◆ **Available records**:
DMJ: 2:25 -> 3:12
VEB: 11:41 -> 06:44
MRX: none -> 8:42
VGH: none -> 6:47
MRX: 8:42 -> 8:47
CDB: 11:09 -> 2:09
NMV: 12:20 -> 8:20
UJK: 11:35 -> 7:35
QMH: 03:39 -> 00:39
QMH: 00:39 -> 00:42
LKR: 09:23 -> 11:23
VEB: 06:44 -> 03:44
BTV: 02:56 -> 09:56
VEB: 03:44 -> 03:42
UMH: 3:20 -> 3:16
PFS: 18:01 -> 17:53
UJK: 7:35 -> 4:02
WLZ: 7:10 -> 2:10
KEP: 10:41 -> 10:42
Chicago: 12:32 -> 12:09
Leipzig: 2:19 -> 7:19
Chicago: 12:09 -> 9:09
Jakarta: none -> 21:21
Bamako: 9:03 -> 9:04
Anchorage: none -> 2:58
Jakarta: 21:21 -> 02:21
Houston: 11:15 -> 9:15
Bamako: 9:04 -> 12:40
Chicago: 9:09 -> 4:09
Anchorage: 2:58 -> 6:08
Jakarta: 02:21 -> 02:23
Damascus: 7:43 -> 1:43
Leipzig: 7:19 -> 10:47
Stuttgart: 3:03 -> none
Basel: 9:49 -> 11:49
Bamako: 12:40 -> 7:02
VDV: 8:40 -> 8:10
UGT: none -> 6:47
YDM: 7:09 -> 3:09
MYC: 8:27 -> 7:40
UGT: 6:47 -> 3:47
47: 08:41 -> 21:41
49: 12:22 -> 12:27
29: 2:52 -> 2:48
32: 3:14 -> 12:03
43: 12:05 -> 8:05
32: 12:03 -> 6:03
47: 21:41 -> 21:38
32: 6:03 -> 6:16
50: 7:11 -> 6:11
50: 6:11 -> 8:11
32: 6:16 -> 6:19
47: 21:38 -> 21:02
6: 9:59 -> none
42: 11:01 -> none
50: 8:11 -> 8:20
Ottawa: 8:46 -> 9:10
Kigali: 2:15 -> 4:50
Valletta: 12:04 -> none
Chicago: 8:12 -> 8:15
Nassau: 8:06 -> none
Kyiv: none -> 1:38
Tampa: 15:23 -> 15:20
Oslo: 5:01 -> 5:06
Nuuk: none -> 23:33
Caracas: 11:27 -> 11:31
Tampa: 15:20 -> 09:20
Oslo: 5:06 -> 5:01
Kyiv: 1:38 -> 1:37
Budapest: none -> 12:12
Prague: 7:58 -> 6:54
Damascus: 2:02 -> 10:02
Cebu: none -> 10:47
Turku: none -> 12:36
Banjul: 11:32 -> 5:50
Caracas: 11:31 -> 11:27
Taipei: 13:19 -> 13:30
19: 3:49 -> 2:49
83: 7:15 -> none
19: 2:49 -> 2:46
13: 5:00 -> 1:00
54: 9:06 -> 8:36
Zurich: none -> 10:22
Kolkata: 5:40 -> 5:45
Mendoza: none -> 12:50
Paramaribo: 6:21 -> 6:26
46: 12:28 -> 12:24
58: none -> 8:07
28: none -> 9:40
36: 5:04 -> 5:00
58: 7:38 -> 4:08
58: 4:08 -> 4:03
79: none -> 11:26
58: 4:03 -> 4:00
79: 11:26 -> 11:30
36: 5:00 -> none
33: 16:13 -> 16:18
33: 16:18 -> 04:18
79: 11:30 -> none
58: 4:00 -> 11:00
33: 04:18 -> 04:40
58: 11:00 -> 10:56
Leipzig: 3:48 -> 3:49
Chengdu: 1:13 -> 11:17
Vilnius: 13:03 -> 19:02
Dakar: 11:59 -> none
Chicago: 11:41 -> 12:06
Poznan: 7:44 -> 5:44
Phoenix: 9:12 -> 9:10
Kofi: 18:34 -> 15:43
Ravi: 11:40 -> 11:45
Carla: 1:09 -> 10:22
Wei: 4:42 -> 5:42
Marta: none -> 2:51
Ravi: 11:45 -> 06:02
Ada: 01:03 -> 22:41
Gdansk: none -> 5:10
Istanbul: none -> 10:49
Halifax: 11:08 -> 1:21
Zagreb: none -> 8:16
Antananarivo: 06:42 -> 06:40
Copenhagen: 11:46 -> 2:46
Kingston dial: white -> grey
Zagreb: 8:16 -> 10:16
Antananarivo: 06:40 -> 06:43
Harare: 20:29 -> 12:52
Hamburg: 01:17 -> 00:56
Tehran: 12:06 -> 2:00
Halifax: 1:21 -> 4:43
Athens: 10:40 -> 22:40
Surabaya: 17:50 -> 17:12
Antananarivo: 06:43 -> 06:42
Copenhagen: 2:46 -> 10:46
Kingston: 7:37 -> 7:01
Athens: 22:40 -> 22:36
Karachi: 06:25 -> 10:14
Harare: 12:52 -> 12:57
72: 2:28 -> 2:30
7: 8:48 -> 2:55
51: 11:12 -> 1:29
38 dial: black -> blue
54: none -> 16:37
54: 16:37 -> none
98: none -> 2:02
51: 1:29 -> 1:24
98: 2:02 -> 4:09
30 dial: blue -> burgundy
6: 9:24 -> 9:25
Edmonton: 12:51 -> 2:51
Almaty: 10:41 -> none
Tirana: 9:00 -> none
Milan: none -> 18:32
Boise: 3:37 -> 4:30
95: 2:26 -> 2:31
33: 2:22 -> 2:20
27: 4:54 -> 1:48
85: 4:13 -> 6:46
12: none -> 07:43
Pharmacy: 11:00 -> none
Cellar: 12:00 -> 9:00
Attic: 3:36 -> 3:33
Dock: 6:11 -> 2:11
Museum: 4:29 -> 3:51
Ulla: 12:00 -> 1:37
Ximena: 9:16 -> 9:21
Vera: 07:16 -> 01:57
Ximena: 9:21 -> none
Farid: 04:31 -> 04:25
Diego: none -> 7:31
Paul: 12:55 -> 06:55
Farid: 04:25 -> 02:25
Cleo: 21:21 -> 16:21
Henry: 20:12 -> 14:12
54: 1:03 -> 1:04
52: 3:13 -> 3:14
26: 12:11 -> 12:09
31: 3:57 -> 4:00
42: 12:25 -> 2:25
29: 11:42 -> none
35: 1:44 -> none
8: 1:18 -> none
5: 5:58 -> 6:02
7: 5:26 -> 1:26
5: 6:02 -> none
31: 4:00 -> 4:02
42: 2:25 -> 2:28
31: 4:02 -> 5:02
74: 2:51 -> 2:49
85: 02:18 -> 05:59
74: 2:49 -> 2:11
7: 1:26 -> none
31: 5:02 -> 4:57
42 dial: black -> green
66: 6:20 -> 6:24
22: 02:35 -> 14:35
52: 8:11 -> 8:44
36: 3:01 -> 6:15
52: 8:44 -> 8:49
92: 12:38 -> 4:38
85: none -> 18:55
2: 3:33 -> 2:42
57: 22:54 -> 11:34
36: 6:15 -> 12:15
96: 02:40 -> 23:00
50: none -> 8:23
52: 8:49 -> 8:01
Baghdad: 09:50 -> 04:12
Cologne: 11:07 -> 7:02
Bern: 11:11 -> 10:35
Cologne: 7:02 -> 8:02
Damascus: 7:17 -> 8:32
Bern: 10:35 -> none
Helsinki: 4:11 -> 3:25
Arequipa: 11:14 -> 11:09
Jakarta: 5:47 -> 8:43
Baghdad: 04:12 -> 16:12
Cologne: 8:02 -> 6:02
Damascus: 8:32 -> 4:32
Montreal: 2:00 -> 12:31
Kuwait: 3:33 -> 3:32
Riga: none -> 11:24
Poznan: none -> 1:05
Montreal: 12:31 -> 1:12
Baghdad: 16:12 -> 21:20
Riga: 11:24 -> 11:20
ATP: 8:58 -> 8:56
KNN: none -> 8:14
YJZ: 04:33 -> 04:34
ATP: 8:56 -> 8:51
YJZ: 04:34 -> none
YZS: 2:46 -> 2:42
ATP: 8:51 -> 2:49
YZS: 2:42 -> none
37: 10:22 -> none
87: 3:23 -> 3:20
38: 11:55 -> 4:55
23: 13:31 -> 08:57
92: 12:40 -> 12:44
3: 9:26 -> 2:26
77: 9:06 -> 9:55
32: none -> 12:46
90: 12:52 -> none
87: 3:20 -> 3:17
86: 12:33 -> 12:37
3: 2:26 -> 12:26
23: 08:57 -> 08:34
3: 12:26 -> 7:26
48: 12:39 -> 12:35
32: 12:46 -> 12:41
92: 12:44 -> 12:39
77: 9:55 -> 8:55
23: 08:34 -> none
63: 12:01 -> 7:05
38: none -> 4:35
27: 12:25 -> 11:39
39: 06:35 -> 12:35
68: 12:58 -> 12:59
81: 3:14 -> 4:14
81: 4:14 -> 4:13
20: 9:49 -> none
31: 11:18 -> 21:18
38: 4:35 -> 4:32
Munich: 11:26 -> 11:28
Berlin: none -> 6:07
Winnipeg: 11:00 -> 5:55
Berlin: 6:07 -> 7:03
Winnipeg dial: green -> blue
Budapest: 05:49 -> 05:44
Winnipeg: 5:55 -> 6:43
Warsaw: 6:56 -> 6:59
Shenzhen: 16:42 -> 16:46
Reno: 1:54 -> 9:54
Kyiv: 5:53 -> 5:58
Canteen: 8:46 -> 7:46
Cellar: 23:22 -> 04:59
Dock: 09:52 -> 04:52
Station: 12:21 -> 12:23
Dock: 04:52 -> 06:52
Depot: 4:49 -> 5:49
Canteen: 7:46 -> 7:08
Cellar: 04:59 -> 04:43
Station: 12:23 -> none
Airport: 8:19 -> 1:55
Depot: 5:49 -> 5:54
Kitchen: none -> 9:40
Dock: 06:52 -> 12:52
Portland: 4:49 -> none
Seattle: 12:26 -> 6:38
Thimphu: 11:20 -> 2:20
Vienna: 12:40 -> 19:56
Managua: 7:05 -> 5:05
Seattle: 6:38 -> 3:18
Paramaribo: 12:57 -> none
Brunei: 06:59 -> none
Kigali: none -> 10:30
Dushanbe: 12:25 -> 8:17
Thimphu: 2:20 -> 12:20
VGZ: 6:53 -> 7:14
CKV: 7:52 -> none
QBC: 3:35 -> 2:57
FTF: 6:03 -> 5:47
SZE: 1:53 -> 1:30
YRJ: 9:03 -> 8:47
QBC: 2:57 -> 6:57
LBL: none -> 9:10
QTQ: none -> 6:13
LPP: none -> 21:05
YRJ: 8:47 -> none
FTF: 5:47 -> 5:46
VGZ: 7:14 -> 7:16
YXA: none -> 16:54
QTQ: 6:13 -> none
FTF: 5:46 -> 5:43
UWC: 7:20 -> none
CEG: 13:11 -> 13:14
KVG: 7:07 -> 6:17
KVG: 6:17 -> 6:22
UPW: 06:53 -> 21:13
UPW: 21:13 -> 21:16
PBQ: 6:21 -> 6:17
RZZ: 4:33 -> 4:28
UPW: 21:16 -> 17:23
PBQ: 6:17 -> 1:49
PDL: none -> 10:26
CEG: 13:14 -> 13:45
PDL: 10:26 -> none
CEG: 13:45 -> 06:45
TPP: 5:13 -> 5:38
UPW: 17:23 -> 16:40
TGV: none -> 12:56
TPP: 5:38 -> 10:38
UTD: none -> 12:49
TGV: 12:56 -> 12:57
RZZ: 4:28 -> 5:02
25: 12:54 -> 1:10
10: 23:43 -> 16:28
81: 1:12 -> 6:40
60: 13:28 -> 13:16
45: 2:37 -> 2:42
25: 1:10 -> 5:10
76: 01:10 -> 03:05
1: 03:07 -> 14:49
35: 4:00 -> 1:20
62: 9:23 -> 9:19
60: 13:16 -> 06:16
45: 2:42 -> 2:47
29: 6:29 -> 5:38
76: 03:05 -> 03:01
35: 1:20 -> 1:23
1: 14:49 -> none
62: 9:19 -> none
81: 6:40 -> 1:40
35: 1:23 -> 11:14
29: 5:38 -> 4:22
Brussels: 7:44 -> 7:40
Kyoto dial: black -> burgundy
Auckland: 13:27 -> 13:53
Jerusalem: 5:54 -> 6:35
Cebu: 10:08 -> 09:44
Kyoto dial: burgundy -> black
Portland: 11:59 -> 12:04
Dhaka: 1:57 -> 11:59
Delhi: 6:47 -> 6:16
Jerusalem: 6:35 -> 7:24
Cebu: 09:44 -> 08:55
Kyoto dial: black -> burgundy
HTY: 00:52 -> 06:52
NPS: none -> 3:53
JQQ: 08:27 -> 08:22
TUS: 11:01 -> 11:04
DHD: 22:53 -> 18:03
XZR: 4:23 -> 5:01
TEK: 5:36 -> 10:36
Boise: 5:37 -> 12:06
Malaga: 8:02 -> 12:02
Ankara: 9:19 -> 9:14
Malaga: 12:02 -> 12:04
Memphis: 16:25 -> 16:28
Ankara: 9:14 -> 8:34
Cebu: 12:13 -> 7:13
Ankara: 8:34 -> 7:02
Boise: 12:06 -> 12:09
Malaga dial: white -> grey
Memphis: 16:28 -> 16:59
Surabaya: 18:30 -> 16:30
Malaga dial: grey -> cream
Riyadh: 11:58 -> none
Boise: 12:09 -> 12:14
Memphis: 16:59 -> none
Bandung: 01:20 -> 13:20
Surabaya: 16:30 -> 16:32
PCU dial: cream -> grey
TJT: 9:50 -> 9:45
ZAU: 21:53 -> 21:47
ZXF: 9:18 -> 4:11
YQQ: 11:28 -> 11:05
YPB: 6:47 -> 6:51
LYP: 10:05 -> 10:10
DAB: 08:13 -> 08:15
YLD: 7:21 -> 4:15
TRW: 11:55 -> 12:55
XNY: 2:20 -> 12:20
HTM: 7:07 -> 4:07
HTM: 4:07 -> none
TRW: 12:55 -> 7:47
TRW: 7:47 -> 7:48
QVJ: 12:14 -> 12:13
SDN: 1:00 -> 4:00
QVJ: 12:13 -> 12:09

◆ **Written exercise**: Write out the data word for word, beginning with its first line and ending after the line containing "Cebu: none -> 10:47".

◆ **Full answer**:
DMJ: 2:25 -> 3:12
VEB: 11:41 -> 06:44
MRX: none -> 8:42
VGH: none -> 6:47
MRX: 8:42 -> 8:47
CDB: 11:09 -> 2:09
NMV: 12:20 -> 8:20
UJK: 11:35 -> 7:35
QMH: 03:39 -> 00:39
QMH: 00:39 -> 00:42
LKR: 09:23 -> 11:23
VEB: 06:44 -> 03:44
BTV: 02:56 -> 09:56
VEB: 03:44 -> 03:42
UMH: 3:20 -> 3:16
PFS: 18:01 -> 17:53
UJK: 7:35 -> 4:02
WLZ: 7:10 -> 2:10
KEP: 10:41 -> 10:42
Chicago: 12:32 -> 12:09
Leipzig: 2:19 -> 7:19
Chicago: 12:09 -> 9:09
Jakarta: none -> 21:21
Bamako: 9:03 -> 9:04
Anchorage: none -> 2:58
Jakarta: 21:21 -> 02:21
Houston: 11:15 -> 9:15
Bamako: 9:04 -> 12:40
Chicago: 9:09 -> 4:09
Anchorage: 2:58 -> 6:08
Jakarta: 02:21 -> 02:23
Damascus: 7:43 -> 1:43
Leipzig: 7:19 -> 10:47
Stuttgart: 3:03 -> none
Basel: 9:49 -> 11:49
Bamako: 12:40 -> 7:02
VDV: 8:40 -> 8:10
UGT: none -> 6:47
YDM: 7:09 -> 3:09
MYC: 8:27 -> 7:40
UGT: 6:47 -> 3:47
47: 08:41 -> 21:41
49: 12:22 -> 12:27
29: 2:52 -> 2:48
32: 3:14 -> 12:03
43: 12:05 -> 8:05
32: 12:03 -> 6:03
47: 21:41 -> 21:38
32: 6:03 -> 6:16
50: 7:11 -> 6:11
50: 6:11 -> 8:11
32: 6:16 -> 6:19
47: 21:38 -> 21:02
6: 9:59 -> none
42: 11:01 -> none
50: 8:11 -> 8:20
Ottawa: 8:46 -> 9:10
Kigali: 2:15 -> 4:50
Valletta: 12:04 -> none
Chicago: 8:12 -> 8:15
Nassau: 8:06 -> none
Kyiv: none -> 1:38
Tampa: 15:23 -> 15:20
Oslo: 5:01 -> 5:06
Nuuk: none -> 23:33
Caracas: 11:27 -> 11:31
Tampa: 15:20 -> 09:20
Oslo: 5:06 -> 5:01
Kyiv: 1:38 -> 1:37
Budapest: none -> 12:12
Prague: 7:58 -> 6:54
Damascus: 2:02 -> 10:02
Cebu: none -> 10:47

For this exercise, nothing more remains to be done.